> **WORK TO BE COMPLETED**
Count how many lines of the data below contain the string "given". Reply with that number alone.

# PROVIDED MATERIAL start

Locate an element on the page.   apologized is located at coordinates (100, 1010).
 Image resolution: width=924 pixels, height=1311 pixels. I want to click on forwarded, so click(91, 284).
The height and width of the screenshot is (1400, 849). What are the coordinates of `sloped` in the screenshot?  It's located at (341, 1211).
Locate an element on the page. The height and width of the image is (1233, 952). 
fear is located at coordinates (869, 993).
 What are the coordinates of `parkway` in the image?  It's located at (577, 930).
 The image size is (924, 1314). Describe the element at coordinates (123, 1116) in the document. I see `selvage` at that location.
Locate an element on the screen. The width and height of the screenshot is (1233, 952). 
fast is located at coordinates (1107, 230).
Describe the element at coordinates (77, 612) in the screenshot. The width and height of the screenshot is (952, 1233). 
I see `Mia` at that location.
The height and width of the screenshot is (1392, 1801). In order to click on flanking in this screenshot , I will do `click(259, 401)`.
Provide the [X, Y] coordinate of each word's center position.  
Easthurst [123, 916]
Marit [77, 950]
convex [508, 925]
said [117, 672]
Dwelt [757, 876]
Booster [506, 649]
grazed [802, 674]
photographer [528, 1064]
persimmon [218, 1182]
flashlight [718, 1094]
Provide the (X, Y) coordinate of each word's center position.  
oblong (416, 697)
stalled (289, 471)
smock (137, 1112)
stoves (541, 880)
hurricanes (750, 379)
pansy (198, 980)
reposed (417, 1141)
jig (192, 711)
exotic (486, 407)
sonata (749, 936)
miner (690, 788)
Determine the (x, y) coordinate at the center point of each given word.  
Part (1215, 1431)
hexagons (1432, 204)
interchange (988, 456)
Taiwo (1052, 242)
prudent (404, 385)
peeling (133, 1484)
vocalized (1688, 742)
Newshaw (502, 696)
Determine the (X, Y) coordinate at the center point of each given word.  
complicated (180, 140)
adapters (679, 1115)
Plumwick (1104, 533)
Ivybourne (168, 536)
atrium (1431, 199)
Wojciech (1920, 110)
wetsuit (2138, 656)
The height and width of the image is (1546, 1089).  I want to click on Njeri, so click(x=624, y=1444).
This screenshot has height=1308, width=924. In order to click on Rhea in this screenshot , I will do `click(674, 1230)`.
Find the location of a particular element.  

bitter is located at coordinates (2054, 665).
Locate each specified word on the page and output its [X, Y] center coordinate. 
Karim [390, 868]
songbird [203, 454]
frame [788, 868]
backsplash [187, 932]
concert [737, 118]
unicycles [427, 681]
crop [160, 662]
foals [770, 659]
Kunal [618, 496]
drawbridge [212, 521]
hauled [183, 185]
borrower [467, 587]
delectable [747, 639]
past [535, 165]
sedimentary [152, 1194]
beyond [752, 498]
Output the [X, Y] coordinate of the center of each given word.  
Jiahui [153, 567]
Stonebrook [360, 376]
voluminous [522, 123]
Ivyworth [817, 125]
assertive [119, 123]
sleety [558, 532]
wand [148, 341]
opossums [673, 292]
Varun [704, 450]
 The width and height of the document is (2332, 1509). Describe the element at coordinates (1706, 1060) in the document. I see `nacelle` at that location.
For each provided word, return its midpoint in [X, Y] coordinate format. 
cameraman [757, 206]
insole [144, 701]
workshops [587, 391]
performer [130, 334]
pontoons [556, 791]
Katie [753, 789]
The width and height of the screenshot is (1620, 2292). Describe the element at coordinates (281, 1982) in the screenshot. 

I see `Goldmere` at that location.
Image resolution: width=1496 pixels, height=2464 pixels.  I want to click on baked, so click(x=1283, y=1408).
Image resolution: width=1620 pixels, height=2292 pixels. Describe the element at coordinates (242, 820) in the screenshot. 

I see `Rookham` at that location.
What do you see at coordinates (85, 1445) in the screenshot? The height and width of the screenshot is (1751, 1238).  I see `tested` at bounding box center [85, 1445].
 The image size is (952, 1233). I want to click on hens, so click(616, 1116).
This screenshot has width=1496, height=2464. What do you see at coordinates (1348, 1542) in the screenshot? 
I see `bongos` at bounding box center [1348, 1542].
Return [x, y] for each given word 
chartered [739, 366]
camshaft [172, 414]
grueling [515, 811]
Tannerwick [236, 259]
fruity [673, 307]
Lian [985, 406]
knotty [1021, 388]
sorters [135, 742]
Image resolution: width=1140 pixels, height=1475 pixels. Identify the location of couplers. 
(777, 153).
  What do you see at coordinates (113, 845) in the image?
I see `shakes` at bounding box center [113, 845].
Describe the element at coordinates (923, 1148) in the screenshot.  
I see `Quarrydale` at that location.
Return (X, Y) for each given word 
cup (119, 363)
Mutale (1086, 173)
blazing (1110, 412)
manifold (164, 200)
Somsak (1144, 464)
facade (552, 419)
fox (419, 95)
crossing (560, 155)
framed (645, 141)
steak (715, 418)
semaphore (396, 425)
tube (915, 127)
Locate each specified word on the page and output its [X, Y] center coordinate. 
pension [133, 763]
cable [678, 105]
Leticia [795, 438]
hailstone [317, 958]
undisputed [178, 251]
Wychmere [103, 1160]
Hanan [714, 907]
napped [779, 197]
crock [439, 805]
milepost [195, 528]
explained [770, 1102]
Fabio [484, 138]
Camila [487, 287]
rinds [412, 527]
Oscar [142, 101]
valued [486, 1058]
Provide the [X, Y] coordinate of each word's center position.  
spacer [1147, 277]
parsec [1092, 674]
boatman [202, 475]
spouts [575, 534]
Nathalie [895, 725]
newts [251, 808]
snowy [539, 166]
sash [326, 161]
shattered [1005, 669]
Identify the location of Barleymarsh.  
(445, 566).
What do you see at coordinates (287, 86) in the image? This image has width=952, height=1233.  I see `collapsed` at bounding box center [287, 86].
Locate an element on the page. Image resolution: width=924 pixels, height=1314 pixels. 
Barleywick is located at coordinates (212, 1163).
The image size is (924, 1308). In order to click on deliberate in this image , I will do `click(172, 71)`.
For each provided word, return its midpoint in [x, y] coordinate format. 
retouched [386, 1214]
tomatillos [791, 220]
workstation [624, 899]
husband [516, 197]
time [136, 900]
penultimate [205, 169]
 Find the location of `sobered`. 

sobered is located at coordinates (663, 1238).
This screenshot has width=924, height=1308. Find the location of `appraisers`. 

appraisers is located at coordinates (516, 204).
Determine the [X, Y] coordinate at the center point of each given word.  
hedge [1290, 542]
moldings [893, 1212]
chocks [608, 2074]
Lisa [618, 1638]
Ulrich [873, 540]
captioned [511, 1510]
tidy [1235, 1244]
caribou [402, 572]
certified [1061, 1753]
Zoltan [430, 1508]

# PROVIDED MATERIAL end

> **REPLY**
6